_Source material_

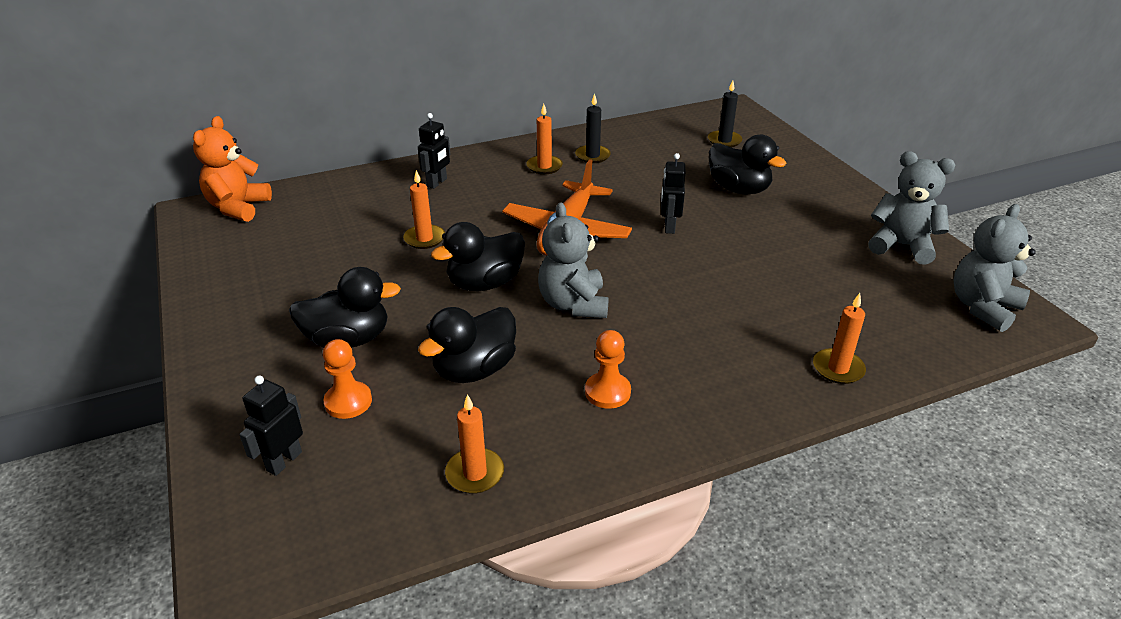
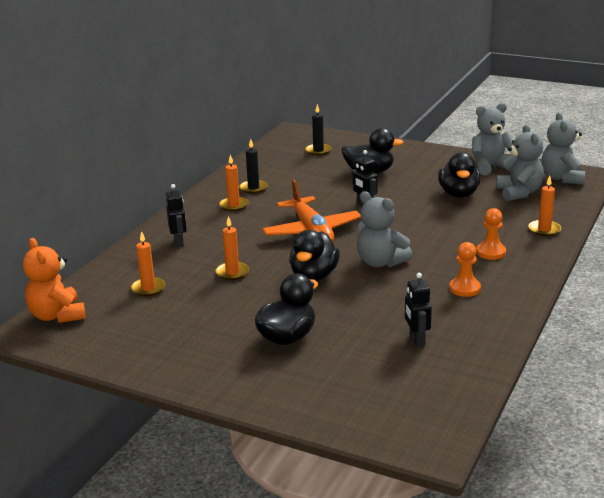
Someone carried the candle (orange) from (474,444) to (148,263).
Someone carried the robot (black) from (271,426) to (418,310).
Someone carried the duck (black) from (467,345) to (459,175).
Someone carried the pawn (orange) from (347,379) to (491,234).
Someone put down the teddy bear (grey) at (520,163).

_The problem_
Give back, word for word, the lines of the records that run from the one holding "Someone carried the duck" to the very last.

_Solved problem_
Someone carried the duck (black) from (467,345) to (459,175).
Someone carried the pawn (orange) from (347,379) to (491,234).
Someone put down the teddy bear (grey) at (520,163).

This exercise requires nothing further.